[PROBLEM]
When you reach the line below that has "(431, 106) = (916, 248): purple", start returning lines exactly, and stop after the line that has "(263, 377) = (96, 278): none -> blue teapot"; skip the pictures.

[MATERIAL FOR THIS EXERCISE]
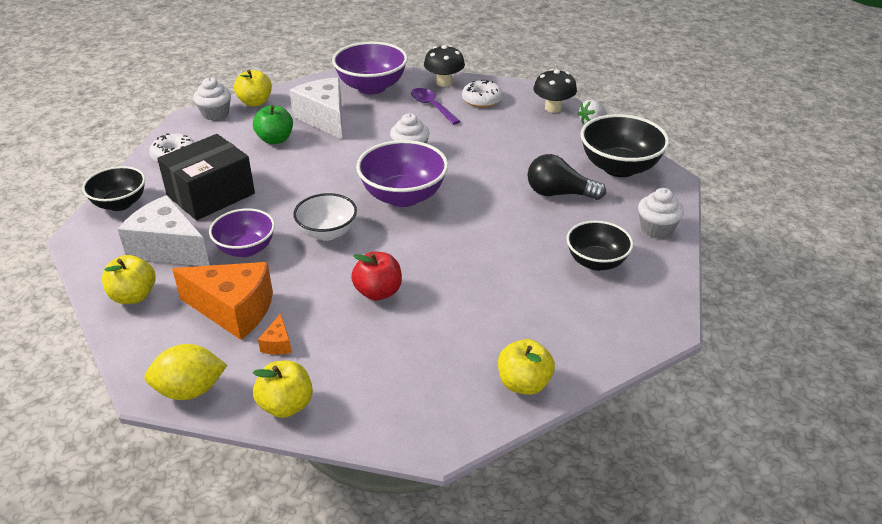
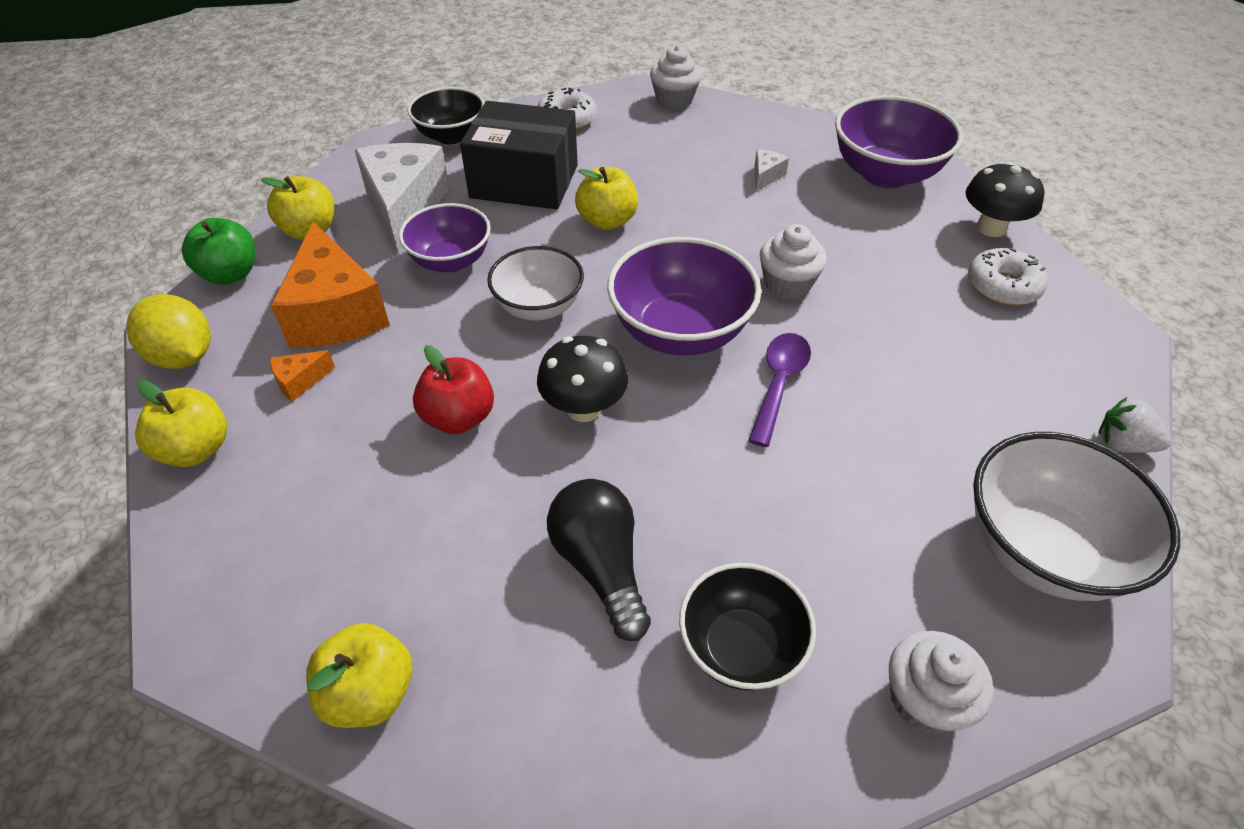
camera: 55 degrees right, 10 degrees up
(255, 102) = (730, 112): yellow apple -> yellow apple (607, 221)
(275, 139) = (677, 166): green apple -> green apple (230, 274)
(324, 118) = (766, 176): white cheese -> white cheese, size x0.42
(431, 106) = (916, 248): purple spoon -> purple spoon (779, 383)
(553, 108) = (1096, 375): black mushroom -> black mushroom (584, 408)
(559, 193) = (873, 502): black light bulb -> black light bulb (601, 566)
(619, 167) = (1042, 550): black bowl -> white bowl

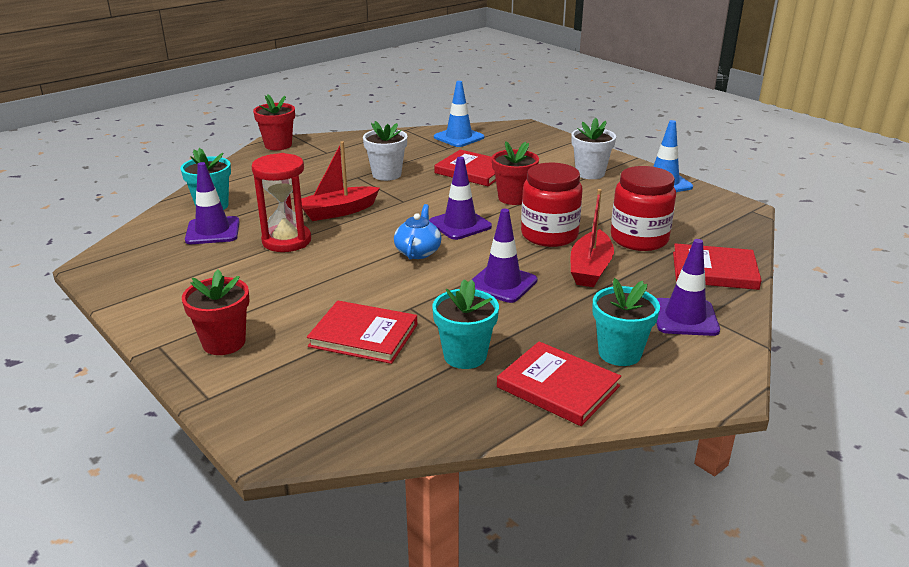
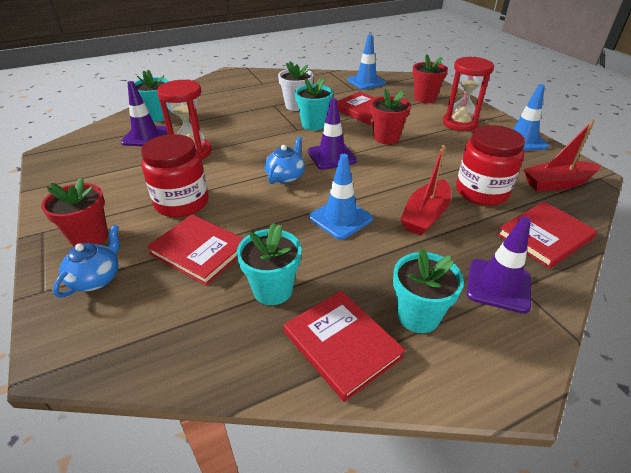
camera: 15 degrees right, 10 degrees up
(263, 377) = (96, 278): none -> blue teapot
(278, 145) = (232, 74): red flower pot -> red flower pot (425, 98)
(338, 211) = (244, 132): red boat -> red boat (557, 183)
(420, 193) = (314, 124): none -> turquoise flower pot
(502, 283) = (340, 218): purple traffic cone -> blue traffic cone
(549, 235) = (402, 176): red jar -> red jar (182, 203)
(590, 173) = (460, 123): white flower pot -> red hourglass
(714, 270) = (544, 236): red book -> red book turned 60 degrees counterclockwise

---

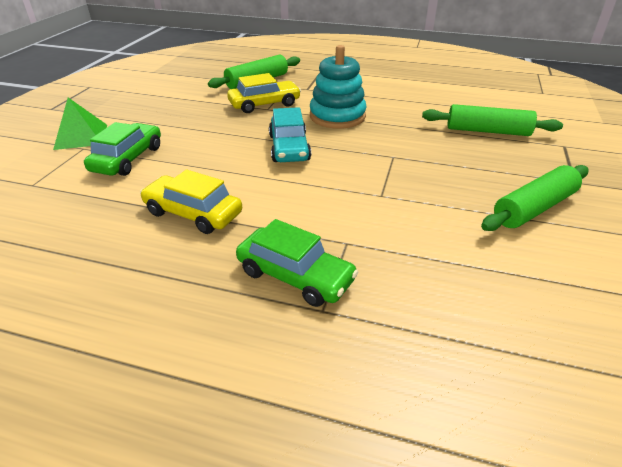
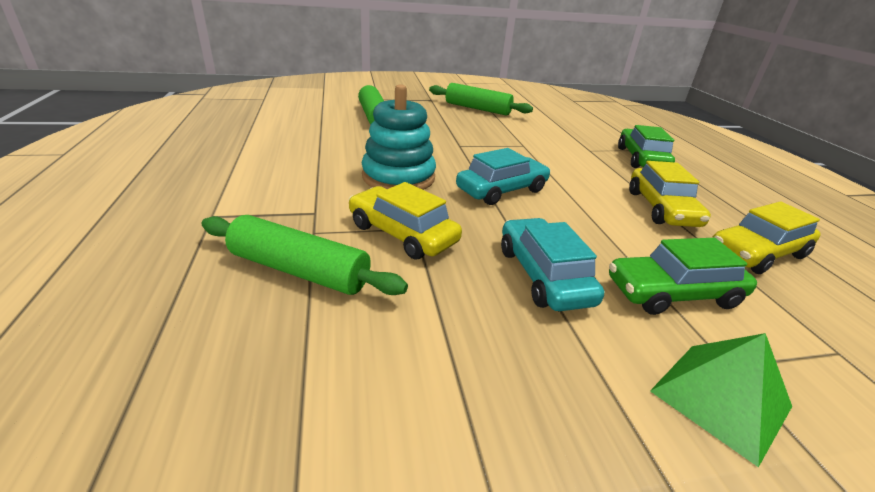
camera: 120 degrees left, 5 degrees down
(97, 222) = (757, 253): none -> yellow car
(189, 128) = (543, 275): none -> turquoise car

[RESPONSE TO THIS EXERCISE]
(431, 106) = (916, 248): purple spoon -> purple spoon (779, 383)
(553, 108) = (1096, 375): black mushroom -> black mushroom (584, 408)
(559, 193) = (873, 502): black light bulb -> black light bulb (601, 566)
(619, 167) = (1042, 550): black bowl -> white bowl

camera: 15 degrees right, 10 degrees up
(263, 377) = (96, 278): none -> blue teapot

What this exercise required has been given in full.